§ **Work order**:
What you return must be the data below, word for word, without any images.

§ **Recorded information**:
※

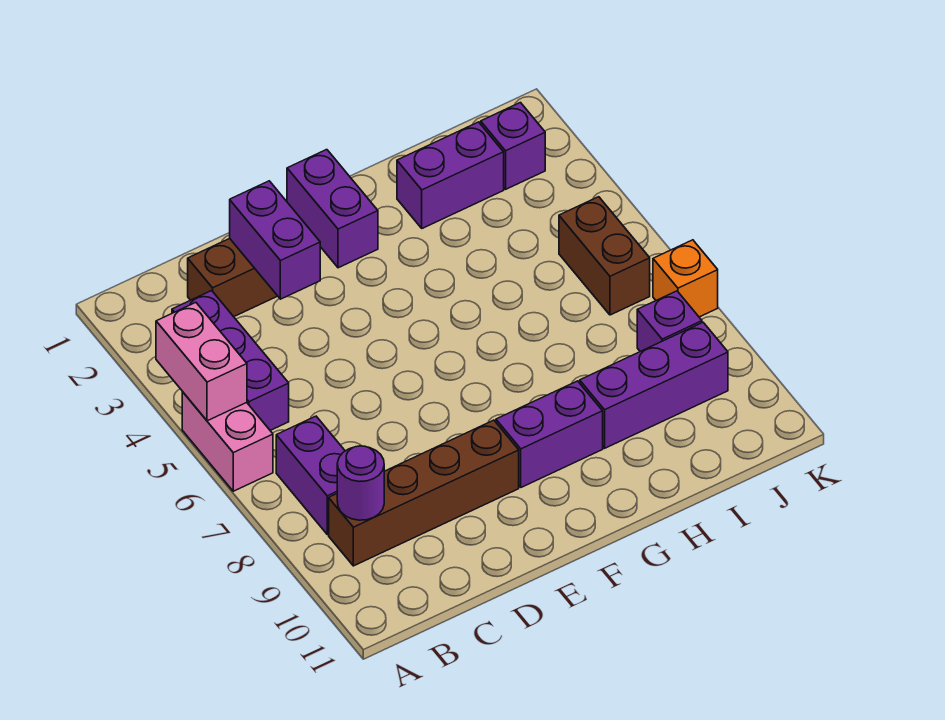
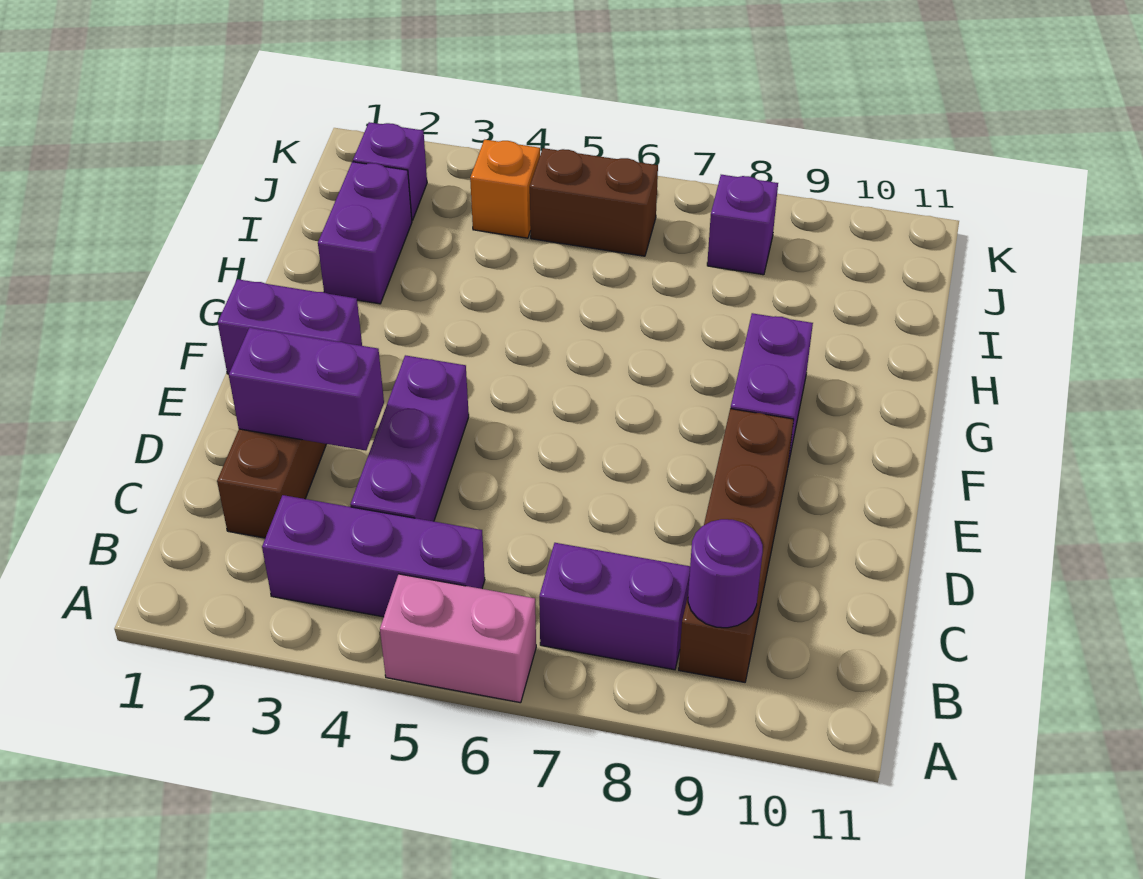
pink brick A4:A5 level 2 -> none
purple brick H9:J9 level 1 -> purple brick C4:E4 level 1
orange brick K7 level 1 -> orange brick J4 level 1

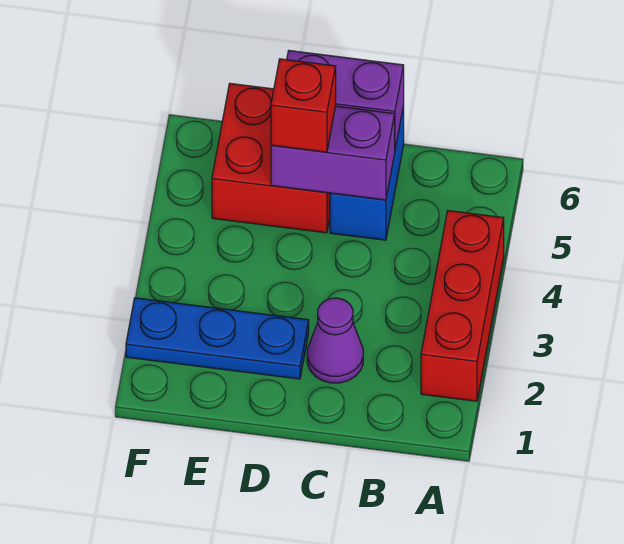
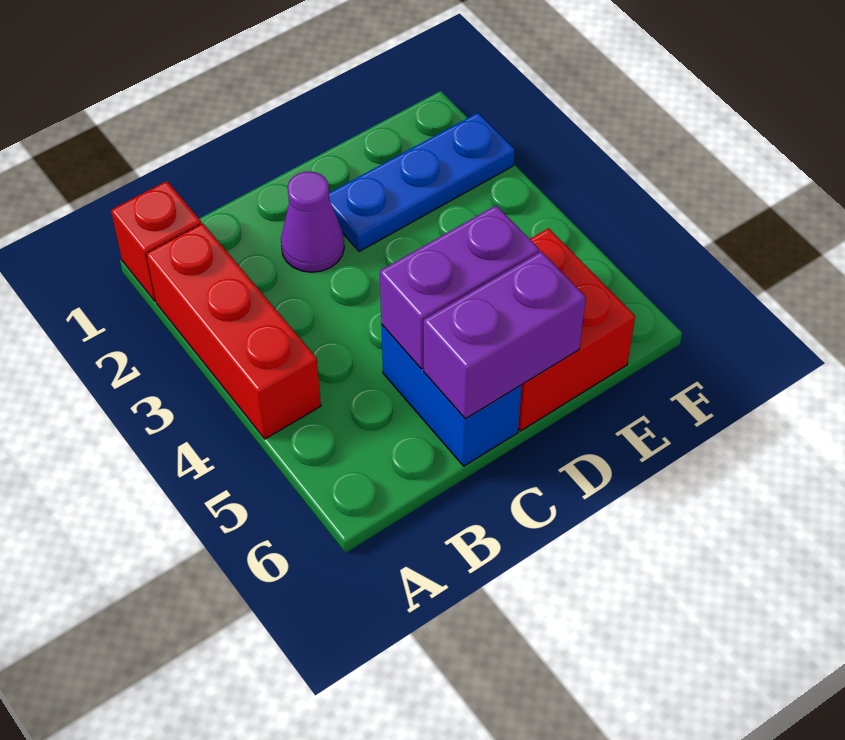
red brick D5 level 3 -> red brick A1 level 1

※

§ **Written solution**:
pink brick A4:A5 level 2 -> none
purple brick H9:J9 level 1 -> purple brick C4:E4 level 1
orange brick K7 level 1 -> orange brick J4 level 1

red brick D5 level 3 -> red brick A1 level 1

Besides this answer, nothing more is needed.